● Records shown
--- START ---
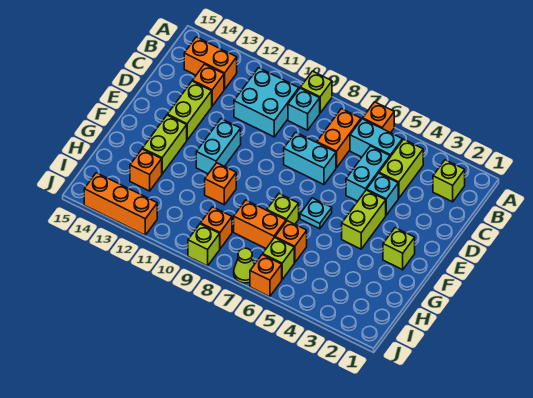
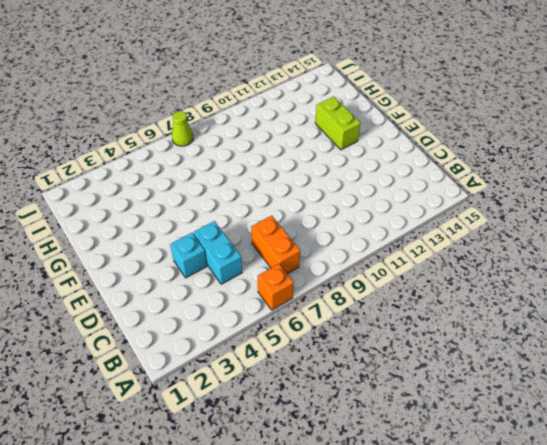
none -> lime brick A9 level 1
none -> lime brick B2 level 1
none -> lime brick B4:C4 level 1
none -> cyan brick B5:B6 level 1

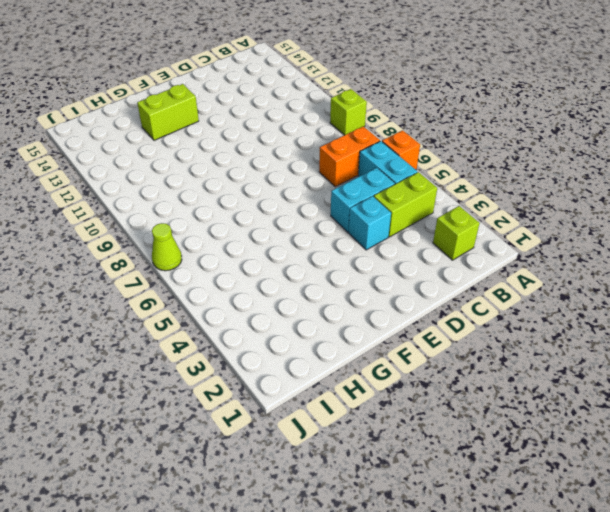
none -> cyan brick B9 level 1
none -> cyan brick B10:C11 level 1
none -> orange brick B13:B14 level 1
none -> orange brick C13 level 1

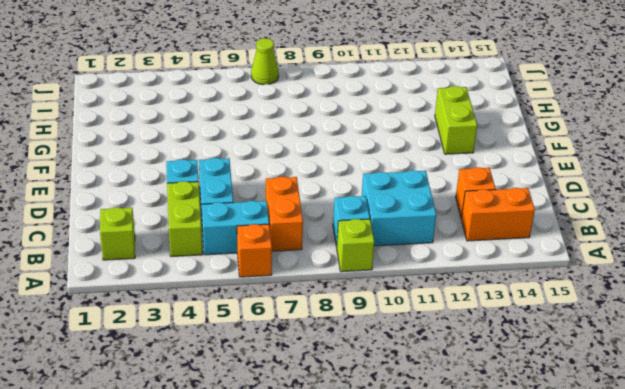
none -> cyan brick D7:D8 level 1
none -> lime brick D13:E13 level 1
none -> lime brick E4:F4 level 1
none -> cyan brick E11:F11 level 1

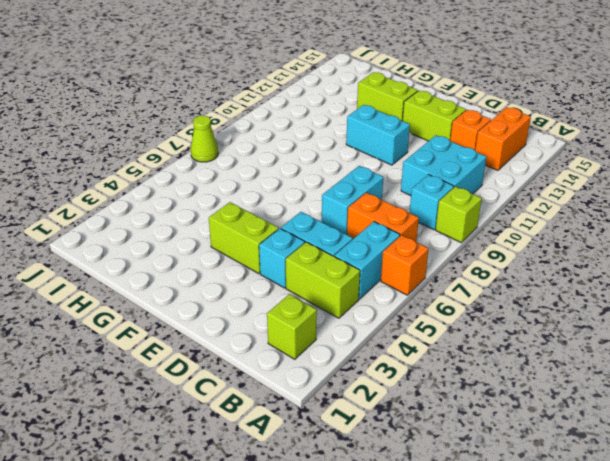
none -> lime brick F2 level 1
none -> cyan plate F6 level 1
none -> lime brick G7 level 1
none -> orange brick G10 level 1

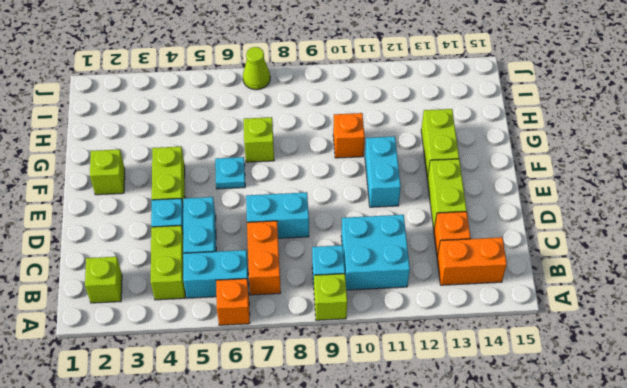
none -> orange brick H6 level 1
none -> orange brick H7:H8 level 1
none -> orange brick H13 level 1
none -> lime brick I6 level 1

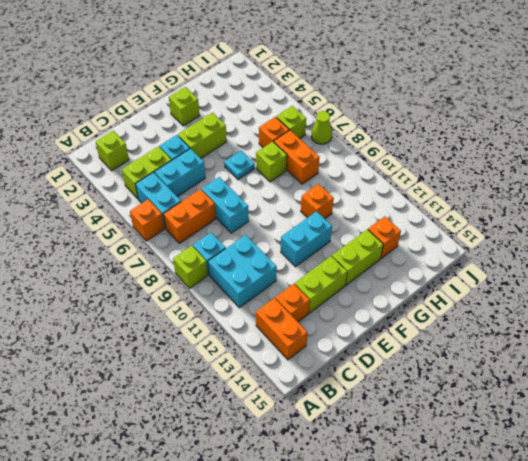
none -> orange brick I9 level 1
none -> orange brick J6 level 1
none -> lime brick J9 level 1
none -> orange brick J12:J14 level 1

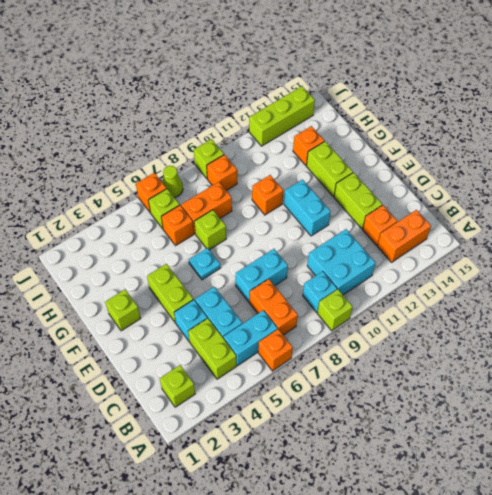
lime brick J12:J14 level 1 -> orange brick J12:J14 level 1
--- END ---
● Exercise directions
Report the lines above that contain "orange".

● Expected answer
none -> orange brick B13:B14 level 1
none -> orange brick C13 level 1
none -> orange brick G10 level 1
none -> orange brick H6 level 1
none -> orange brick H7:H8 level 1
none -> orange brick H13 level 1
none -> orange brick I9 level 1
none -> orange brick J6 level 1
none -> orange brick J12:J14 level 1
lime brick J12:J14 level 1 -> orange brick J12:J14 level 1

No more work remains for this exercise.